Count the lines in the records below that contain the word "left". Reply with that number alone.

## Excerpted records
▼

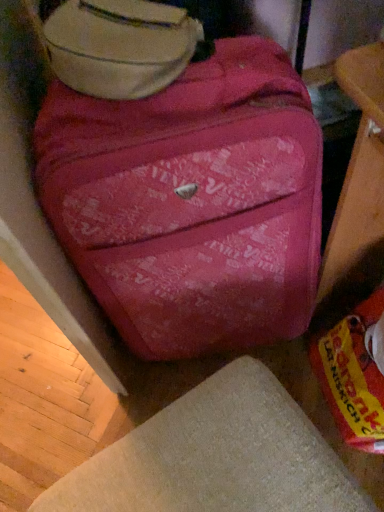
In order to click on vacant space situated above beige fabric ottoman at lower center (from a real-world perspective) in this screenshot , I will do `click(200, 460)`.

▲
▼

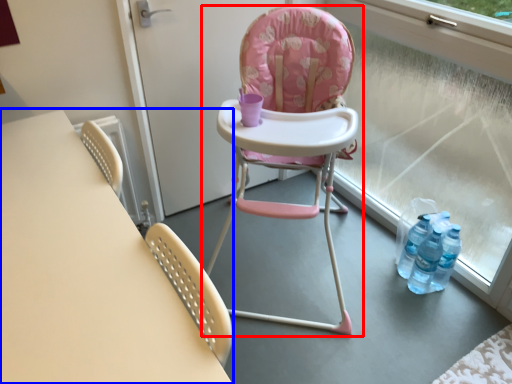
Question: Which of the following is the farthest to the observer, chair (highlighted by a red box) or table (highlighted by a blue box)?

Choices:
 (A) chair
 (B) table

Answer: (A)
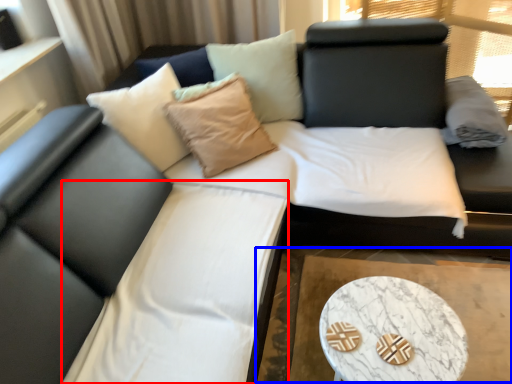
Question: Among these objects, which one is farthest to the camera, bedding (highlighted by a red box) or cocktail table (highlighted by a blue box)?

▲
▼

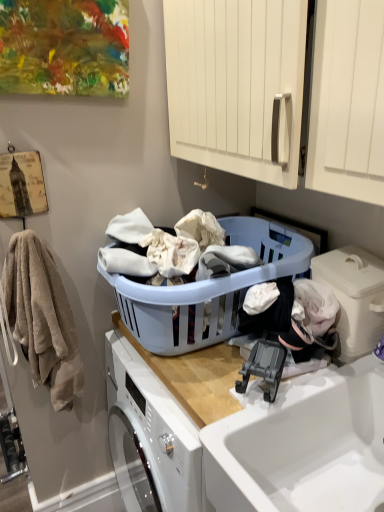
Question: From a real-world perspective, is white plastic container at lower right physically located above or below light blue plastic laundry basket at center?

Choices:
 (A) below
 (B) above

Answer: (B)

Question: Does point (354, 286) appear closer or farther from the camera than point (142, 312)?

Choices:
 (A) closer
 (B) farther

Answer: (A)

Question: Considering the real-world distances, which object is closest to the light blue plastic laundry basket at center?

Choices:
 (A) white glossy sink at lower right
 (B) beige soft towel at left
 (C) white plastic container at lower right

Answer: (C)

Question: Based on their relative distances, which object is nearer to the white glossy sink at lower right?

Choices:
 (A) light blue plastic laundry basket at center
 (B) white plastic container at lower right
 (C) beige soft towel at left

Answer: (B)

▲

## Answer
2